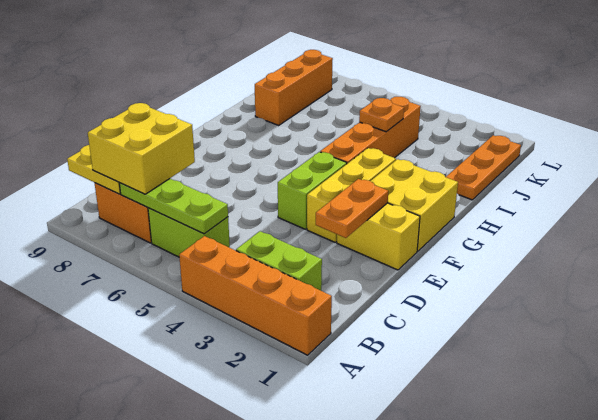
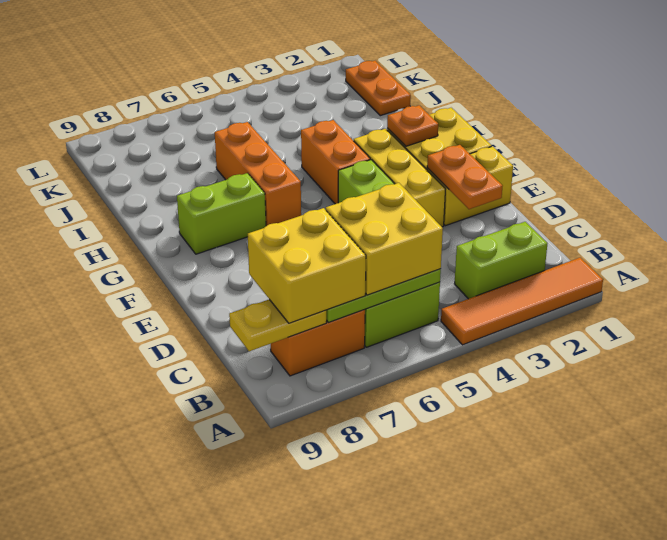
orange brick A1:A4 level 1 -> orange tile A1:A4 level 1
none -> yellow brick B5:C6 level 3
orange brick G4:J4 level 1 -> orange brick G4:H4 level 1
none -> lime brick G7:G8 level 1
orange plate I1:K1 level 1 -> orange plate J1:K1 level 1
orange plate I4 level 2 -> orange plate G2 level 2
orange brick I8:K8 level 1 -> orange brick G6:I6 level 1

= = = =

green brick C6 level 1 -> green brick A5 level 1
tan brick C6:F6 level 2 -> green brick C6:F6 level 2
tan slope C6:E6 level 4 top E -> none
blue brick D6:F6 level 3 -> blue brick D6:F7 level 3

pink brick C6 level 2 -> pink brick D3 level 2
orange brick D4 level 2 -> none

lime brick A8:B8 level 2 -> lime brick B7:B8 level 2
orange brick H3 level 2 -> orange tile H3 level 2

= = = =

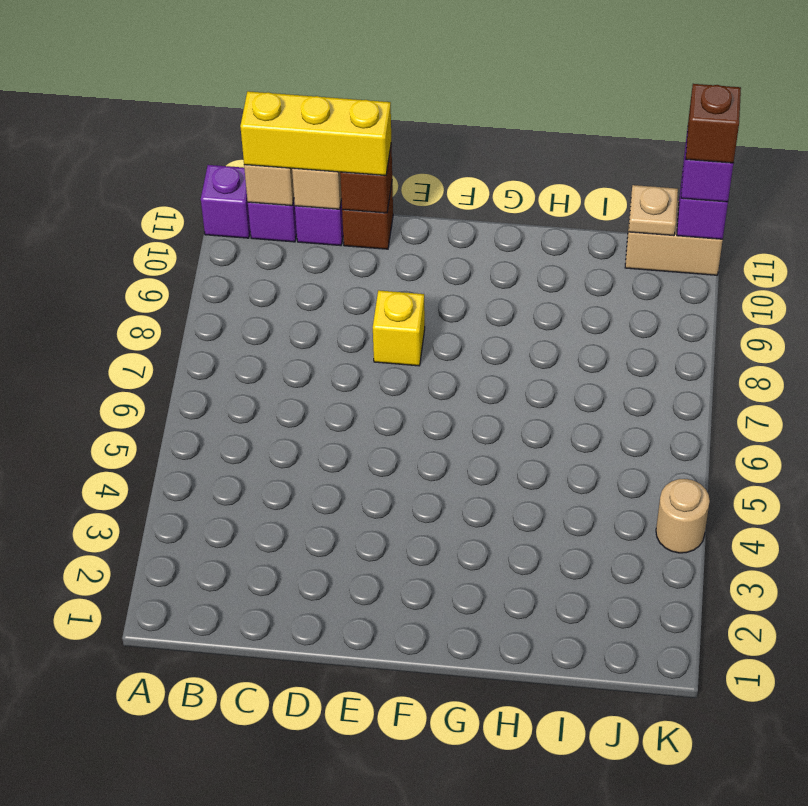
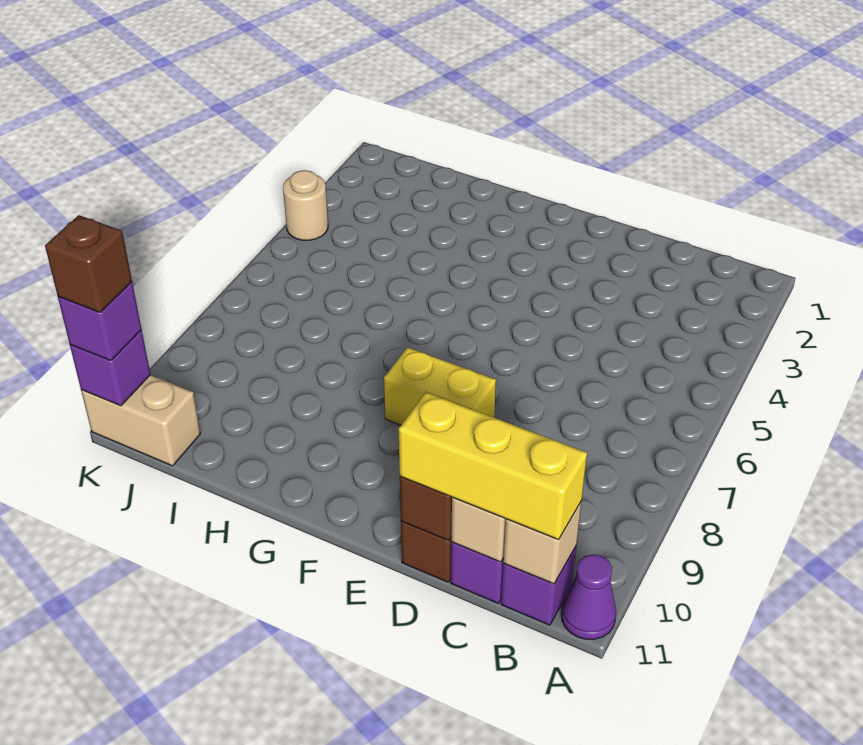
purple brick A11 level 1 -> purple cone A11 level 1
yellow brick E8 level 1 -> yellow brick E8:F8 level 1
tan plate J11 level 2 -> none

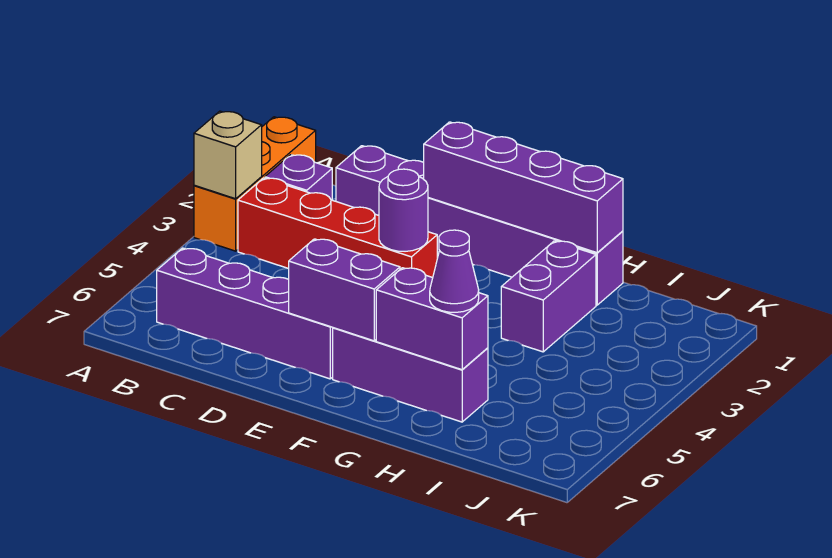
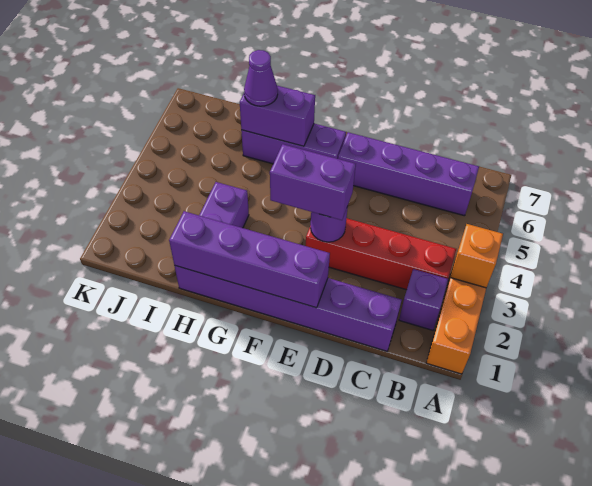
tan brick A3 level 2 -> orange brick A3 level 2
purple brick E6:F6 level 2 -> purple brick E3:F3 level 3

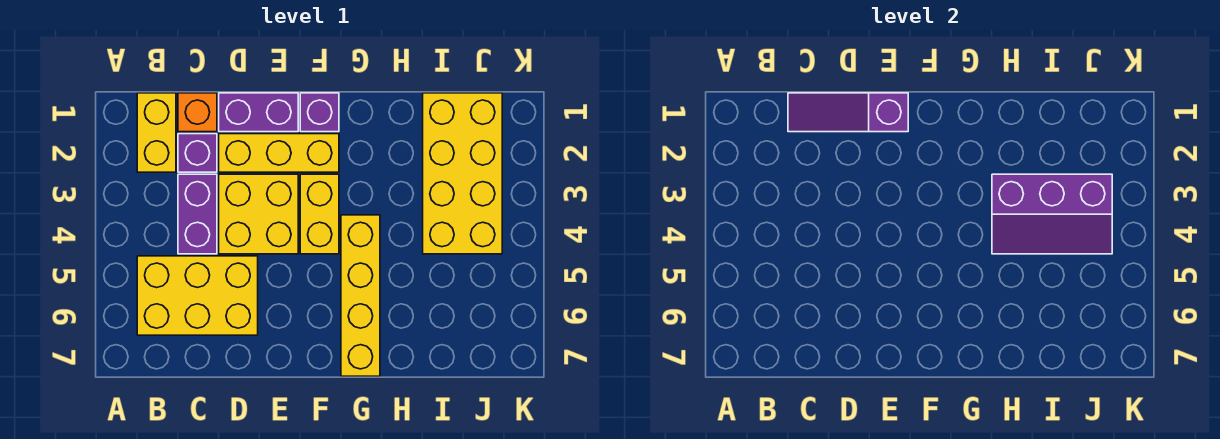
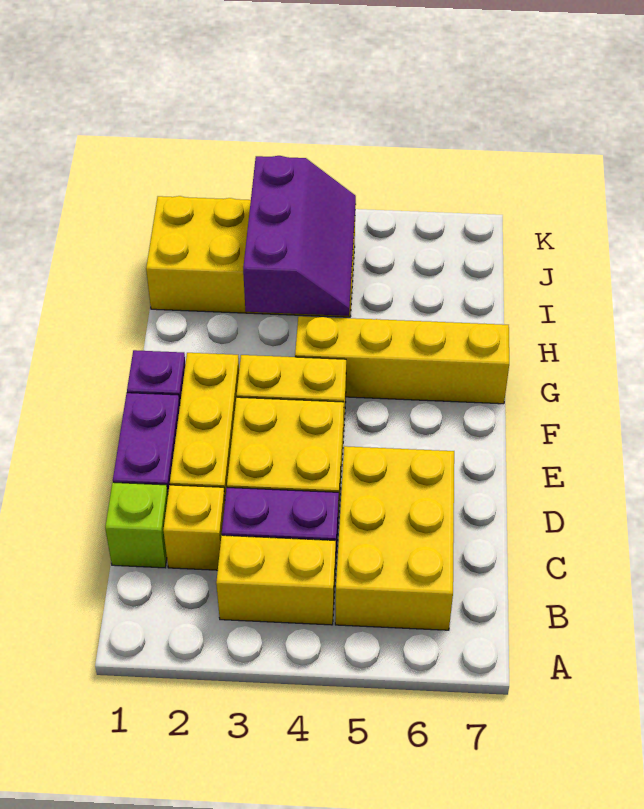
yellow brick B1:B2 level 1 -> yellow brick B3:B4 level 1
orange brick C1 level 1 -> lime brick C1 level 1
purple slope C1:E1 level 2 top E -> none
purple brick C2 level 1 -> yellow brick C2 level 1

= = = =

■ **Problem description**: Without the pictures, give again exactly the lines above starting at the line containing "purple brick A11" and ending at the line containing "purple brick C2".

■ **Exercise response**:
purple brick A11 level 1 -> purple cone A11 level 1
yellow brick E8 level 1 -> yellow brick E8:F8 level 1
tan plate J11 level 2 -> none

tan brick A3 level 2 -> orange brick A3 level 2
purple brick E6:F6 level 2 -> purple brick E3:F3 level 3

yellow brick B1:B2 level 1 -> yellow brick B3:B4 level 1
orange brick C1 level 1 -> lime brick C1 level 1
purple slope C1:E1 level 2 top E -> none
purple brick C2 level 1 -> yellow brick C2 level 1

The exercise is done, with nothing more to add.